[WHAT THE TASK ASKS]
Copy out the data word for word, starting at the line that contains "brown pentagon: rotated" and continuing down through the line that contains "yellow cross: moved 15 px up", with both of those lines included. Leave the pictures out of your answer.

[INPUT MATERIAL]

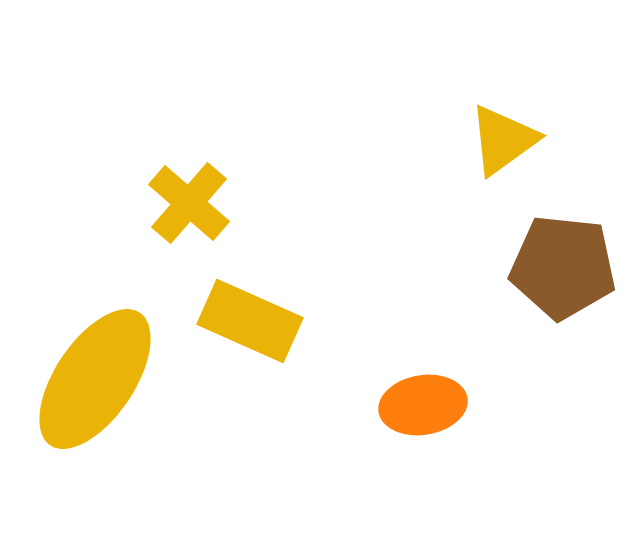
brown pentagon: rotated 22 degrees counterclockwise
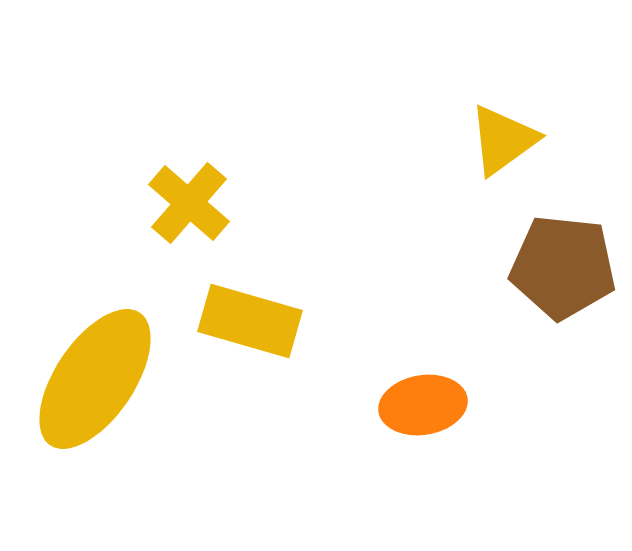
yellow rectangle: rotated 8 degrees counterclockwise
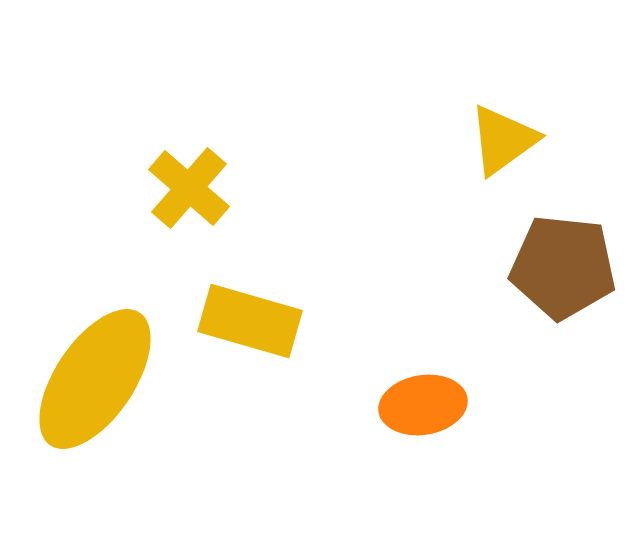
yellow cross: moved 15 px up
---
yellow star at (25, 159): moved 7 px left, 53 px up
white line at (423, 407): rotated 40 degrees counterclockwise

[RESULT OF THE EXERCISE]
brown pentagon: rotated 22 degrees counterclockwise
yellow rectangle: rotated 8 degrees counterclockwise
yellow cross: moved 15 px up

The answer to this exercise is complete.